* [About this task]
Write every line below out again, exactly as given, but leave out the pictures.

[Provided data]

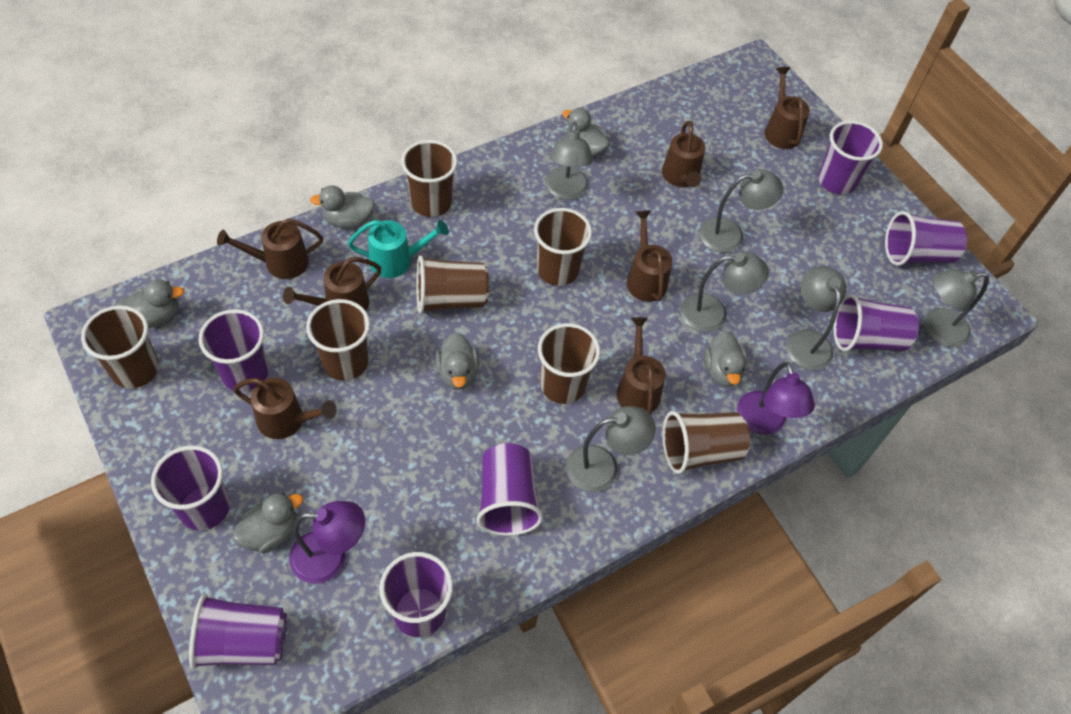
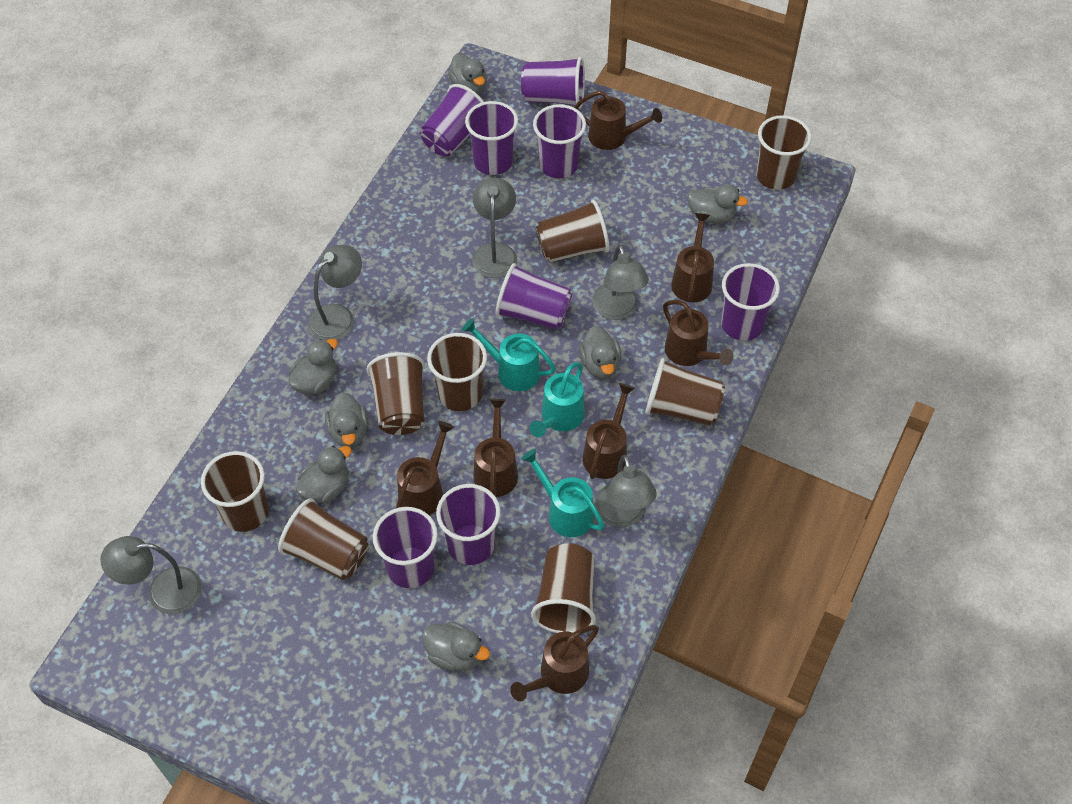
brown cup: 7 -> 8
grey duck: 6 -> 7
grey lamp: 6 -> 5
purple lamp: 2 -> 0
turquoise watering can: 1 -> 3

[/Provided data]

* [The answer]
brown cup: 7 -> 8
grey duck: 6 -> 7
grey lamp: 6 -> 5
purple lamp: 2 -> 0
turquoise watering can: 1 -> 3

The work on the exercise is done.